▶ Material for the task:
▼

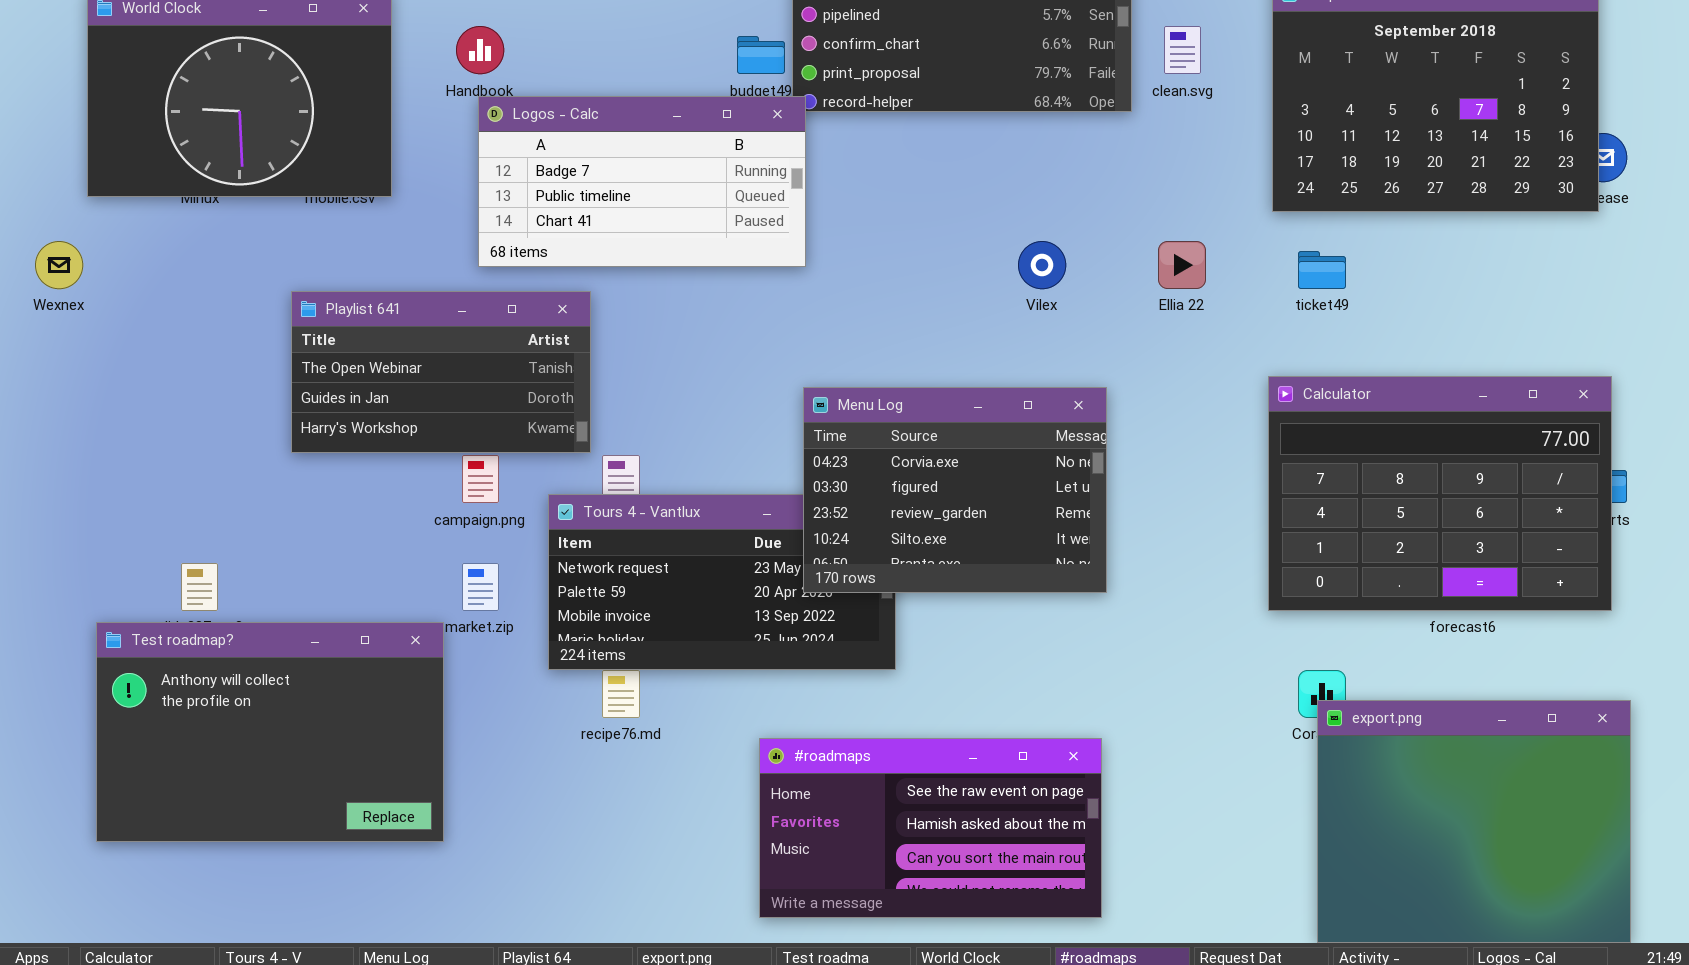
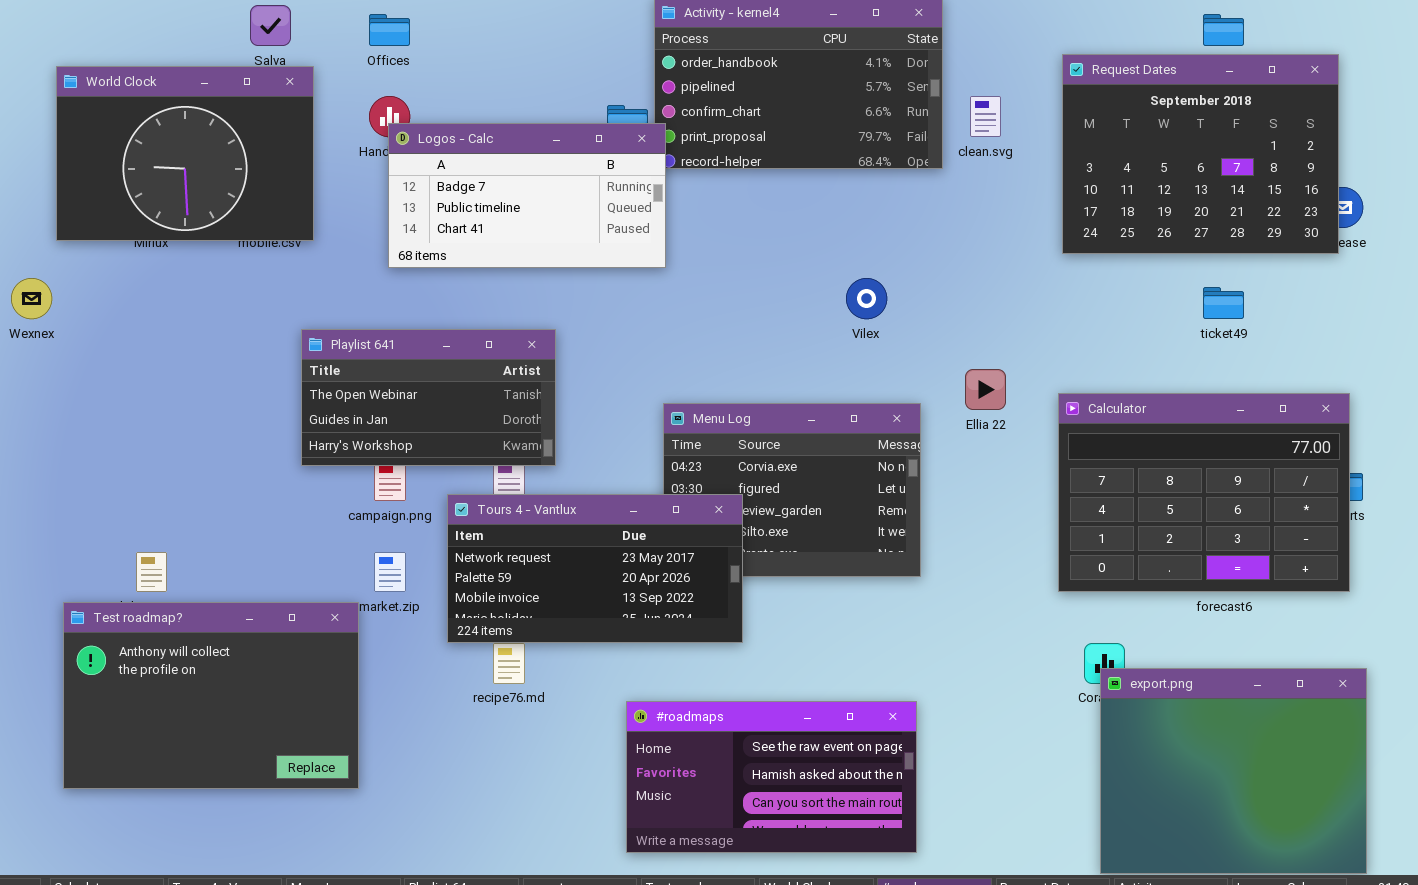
Logos - Calc: [478,96,806,267] -> [388,123,666,268], moved
Ellia 22: [1158,241,1206,289] -> [965,369,1006,410], moved
ticket49: [1298,251,1346,289] -> [1203,287,1244,319], moved
Playlist 641: [291,291,591,453] -> [301,329,556,466], moved
Tours 4 - Vantlux: [548,494,896,670] -> [447,494,743,643], raised

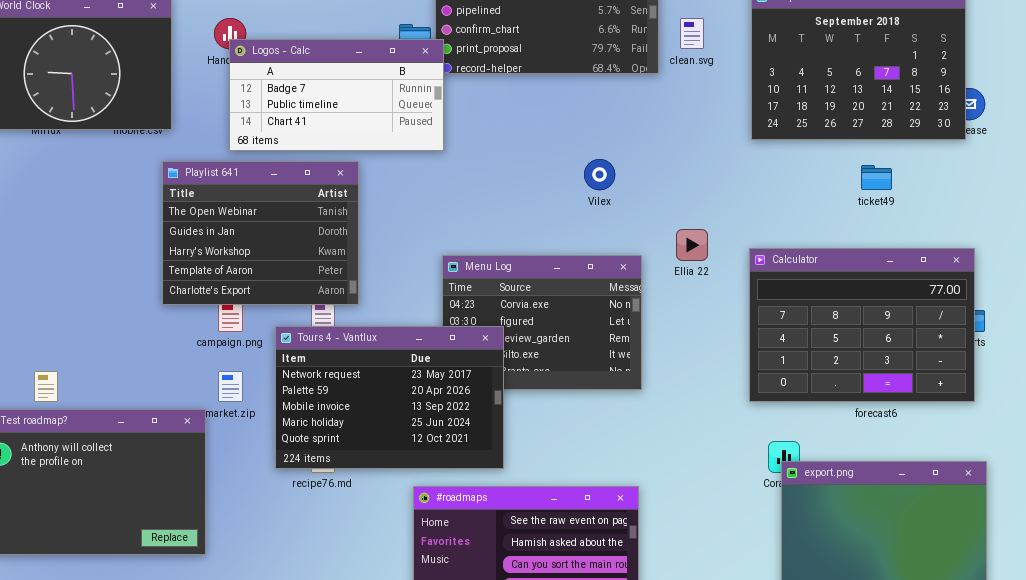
Playlist 641: [301,329,556,466] -> [162,161,359,305], resized
Tours 4 - Vantlux: [447,494,743,643] -> [275,326,504,469], resized

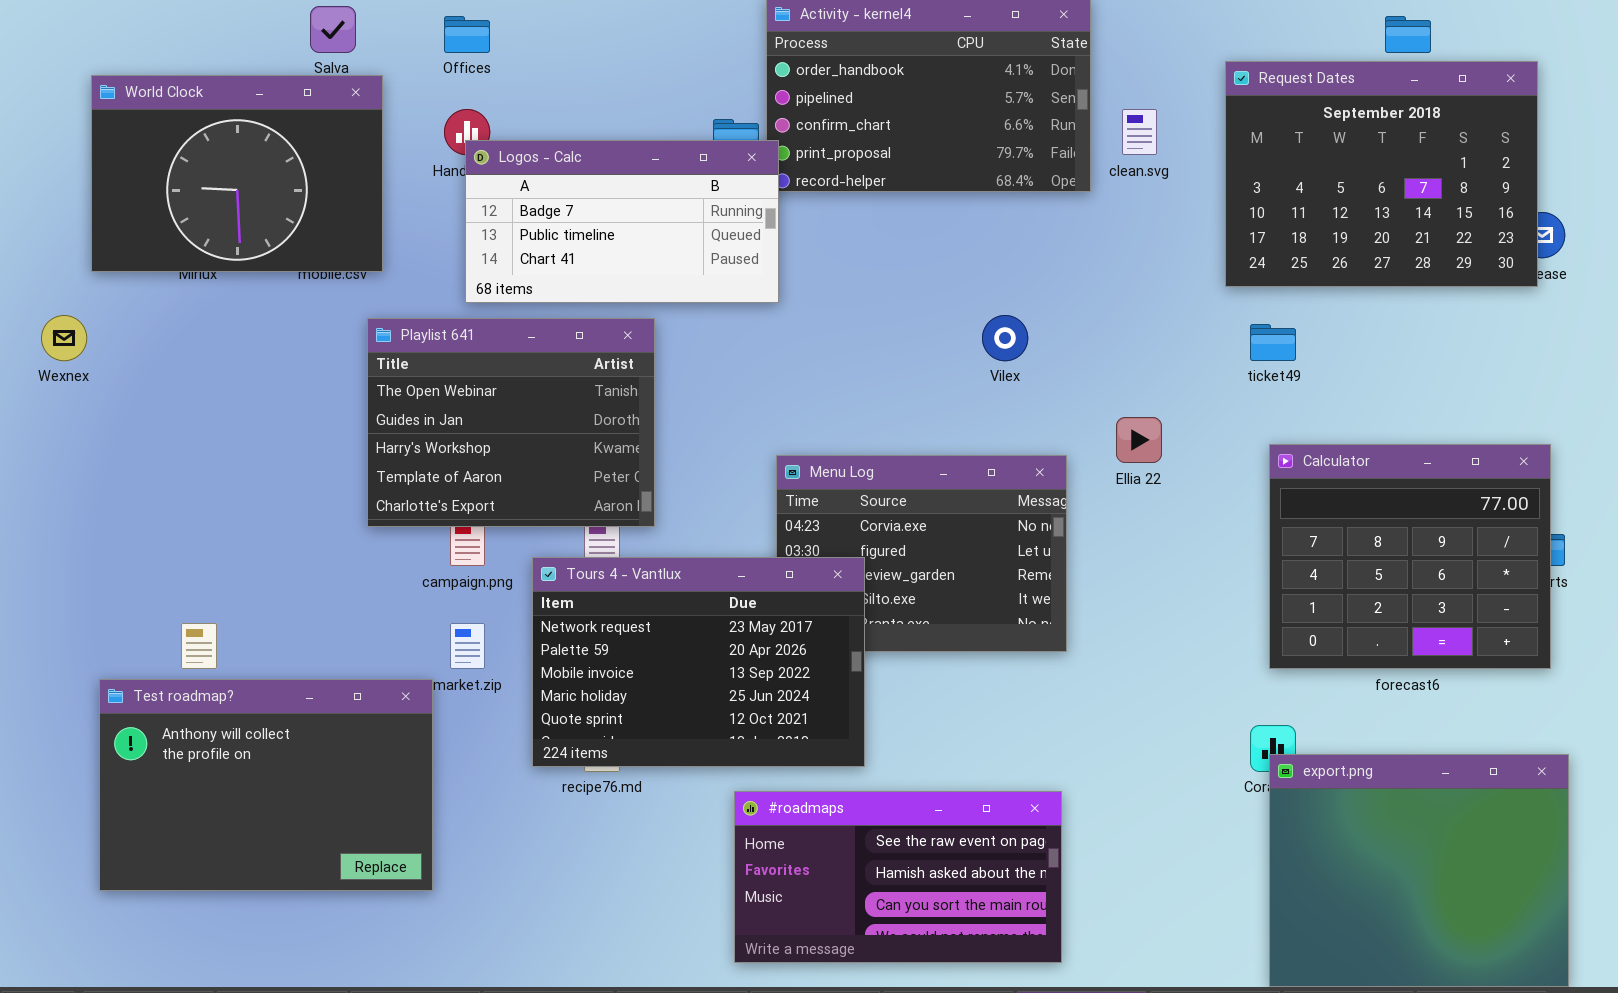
ticket49: [861,165,892,190] -> [1250,324,1296,361], moved
Calculator: [749,248,975,402] -> [1269,444,1551,669], resized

▲

▶ Task directions: The line with "Tours 4 - Vantlux: [548,494,896,670]" marks the start, and the last line of the material marks the end. Reproduce exactly those two lines and every line between them, without the pictures.

▶ Answer box:
Tours 4 - Vantlux: [548,494,896,670] -> [447,494,743,643], raised

Playlist 641: [301,329,556,466] -> [162,161,359,305], resized
Tours 4 - Vantlux: [447,494,743,643] -> [275,326,504,469], resized

ticket49: [861,165,892,190] -> [1250,324,1296,361], moved
Calculator: [749,248,975,402] -> [1269,444,1551,669], resized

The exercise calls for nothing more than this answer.